Excerpted records:
══════════
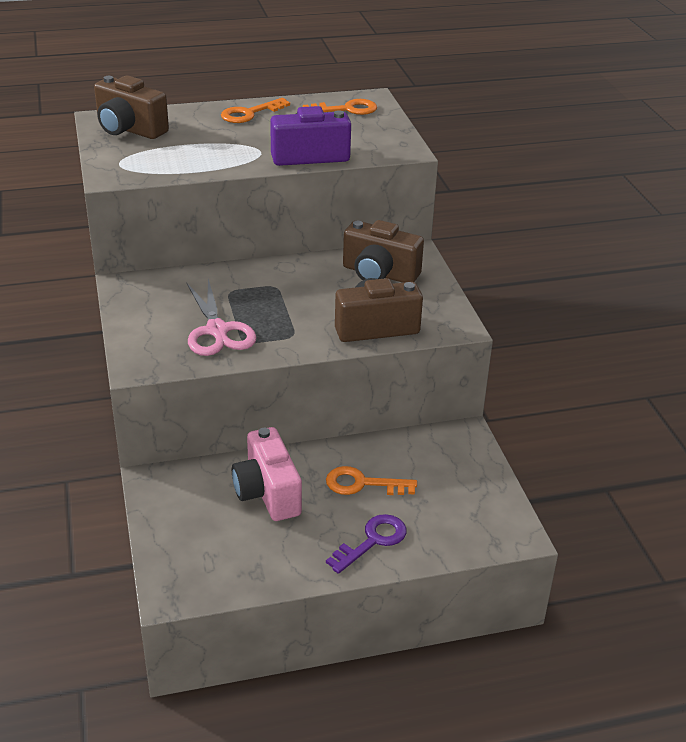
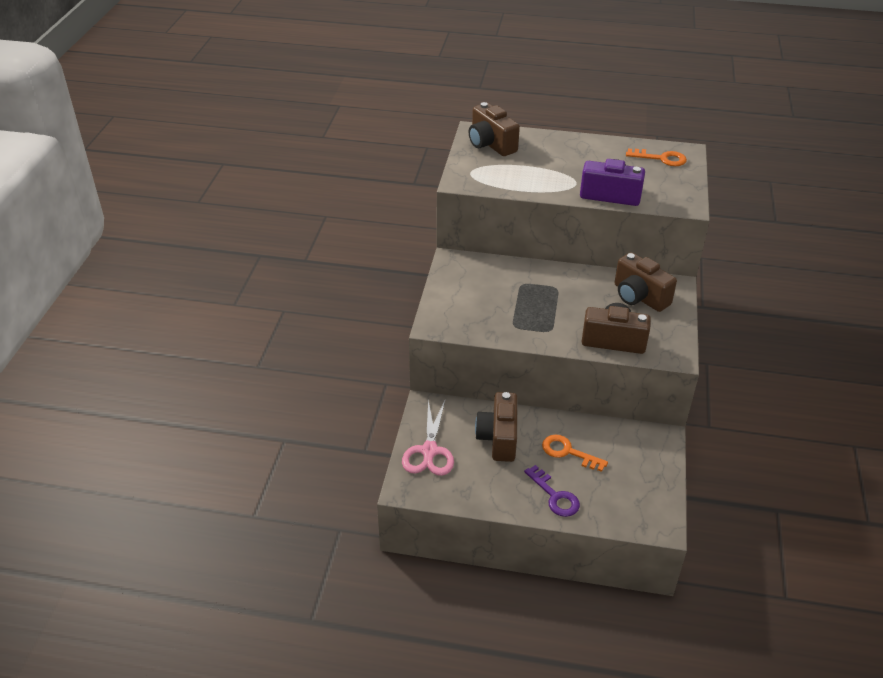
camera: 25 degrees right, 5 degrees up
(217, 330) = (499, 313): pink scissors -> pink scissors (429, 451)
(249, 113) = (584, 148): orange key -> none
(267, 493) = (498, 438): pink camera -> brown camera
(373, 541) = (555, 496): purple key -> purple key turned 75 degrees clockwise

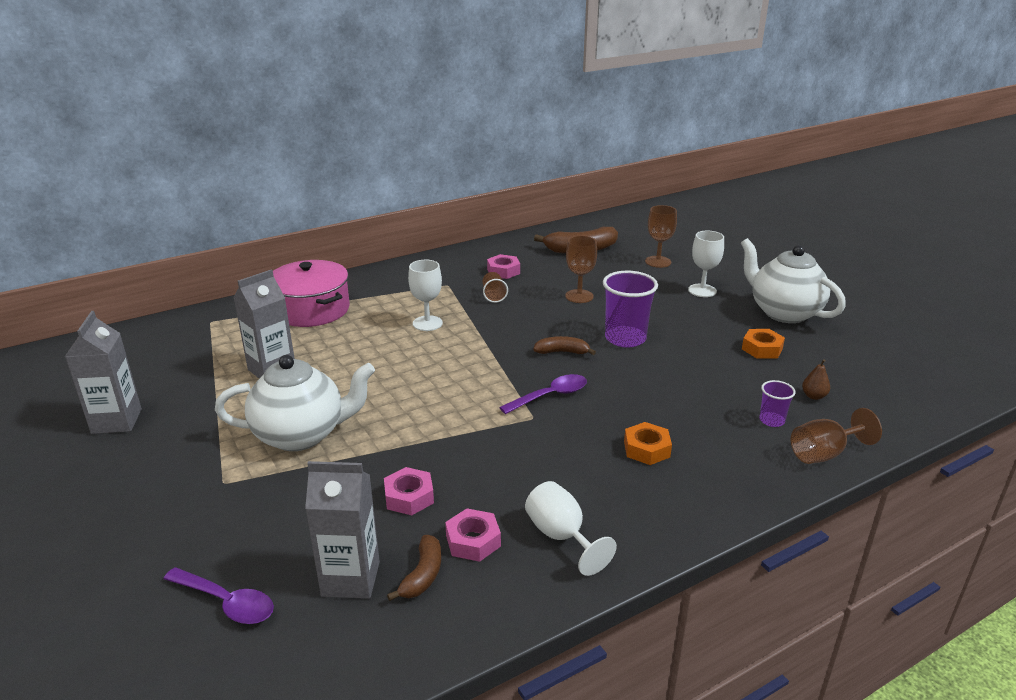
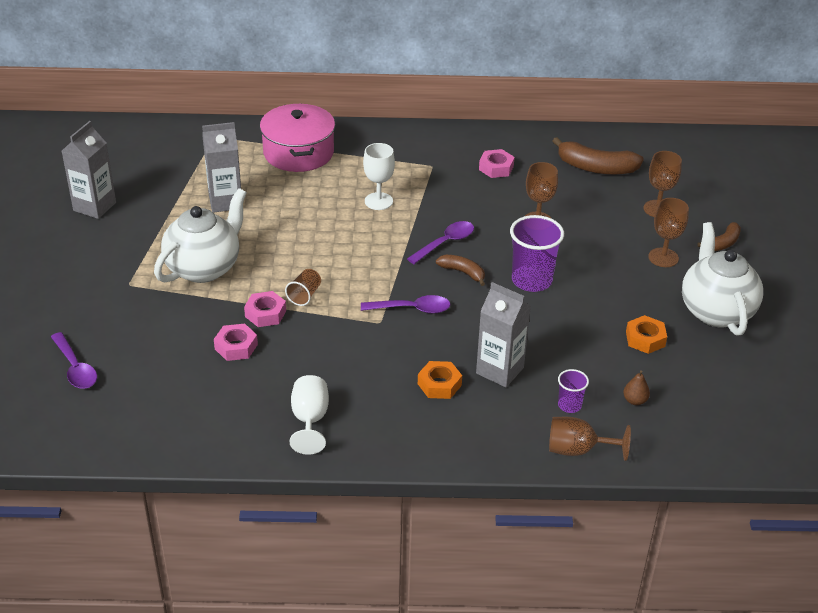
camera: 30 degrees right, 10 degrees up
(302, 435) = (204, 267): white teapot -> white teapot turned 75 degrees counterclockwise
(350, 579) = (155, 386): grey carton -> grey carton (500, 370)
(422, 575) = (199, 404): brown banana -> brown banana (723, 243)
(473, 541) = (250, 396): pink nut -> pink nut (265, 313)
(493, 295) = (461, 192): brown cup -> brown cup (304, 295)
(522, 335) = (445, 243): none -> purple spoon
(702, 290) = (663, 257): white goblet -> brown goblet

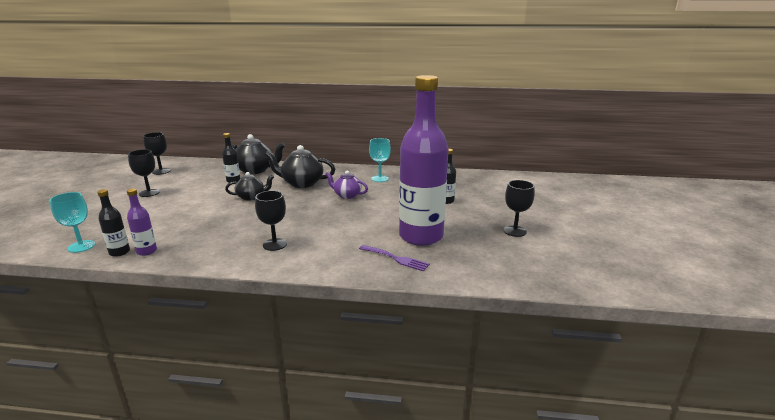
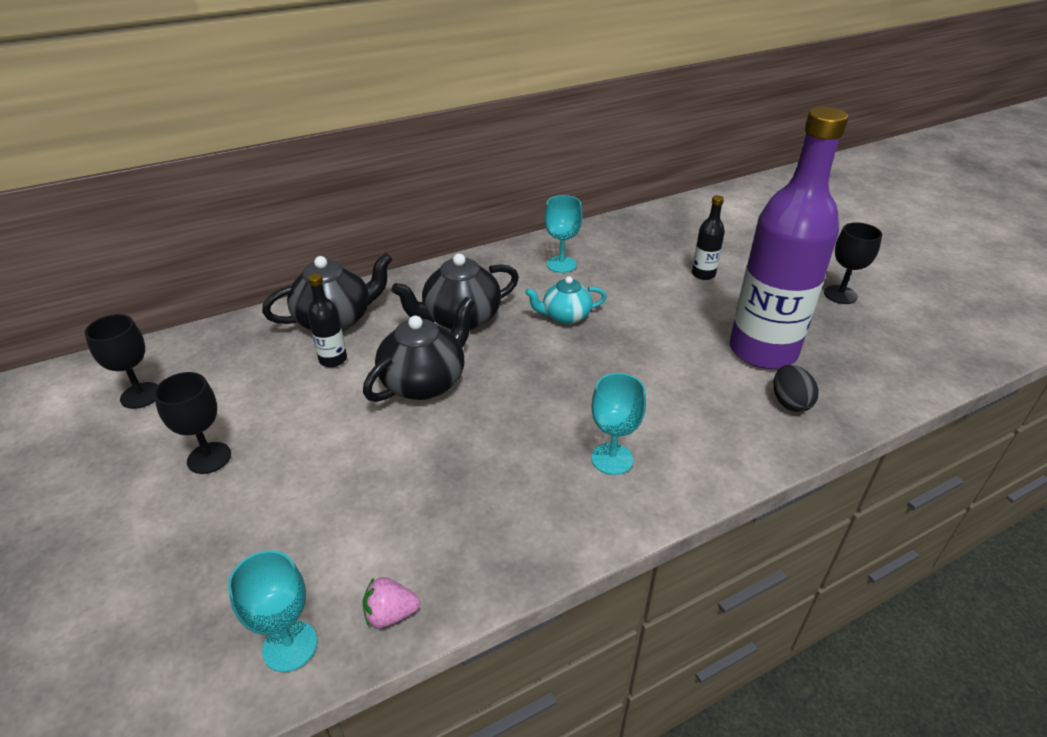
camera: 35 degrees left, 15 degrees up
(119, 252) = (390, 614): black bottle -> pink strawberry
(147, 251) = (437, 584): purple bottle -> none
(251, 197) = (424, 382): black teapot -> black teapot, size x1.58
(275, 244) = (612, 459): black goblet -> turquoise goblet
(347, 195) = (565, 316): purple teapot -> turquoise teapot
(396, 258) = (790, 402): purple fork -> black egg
══════════
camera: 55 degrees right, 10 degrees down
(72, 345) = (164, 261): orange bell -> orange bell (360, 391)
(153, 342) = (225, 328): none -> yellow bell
══════════
Action item:
Only one stretch of the material above is wanted: the line containing "camera: 25 degrees right, 5 degrees up" through the line containing "(119, 252) = (390, 614): black". Restate it word for word, minus the pictures.

Reply:
camera: 25 degrees right, 5 degrees up
(217, 330) = (499, 313): pink scissors -> pink scissors (429, 451)
(249, 113) = (584, 148): orange key -> none
(267, 493) = (498, 438): pink camera -> brown camera
(373, 541) = (555, 496): purple key -> purple key turned 75 degrees clockwise

camera: 30 degrees right, 10 degrees up
(302, 435) = (204, 267): white teapot -> white teapot turned 75 degrees counterclockwise
(350, 579) = (155, 386): grey carton -> grey carton (500, 370)
(422, 575) = (199, 404): brown banana -> brown banana (723, 243)
(473, 541) = (250, 396): pink nut -> pink nut (265, 313)
(493, 295) = (461, 192): brown cup -> brown cup (304, 295)
(522, 335) = (445, 243): none -> purple spoon
(702, 290) = (663, 257): white goblet -> brown goblet

camera: 35 degrees left, 15 degrees up
(119, 252) = (390, 614): black bottle -> pink strawberry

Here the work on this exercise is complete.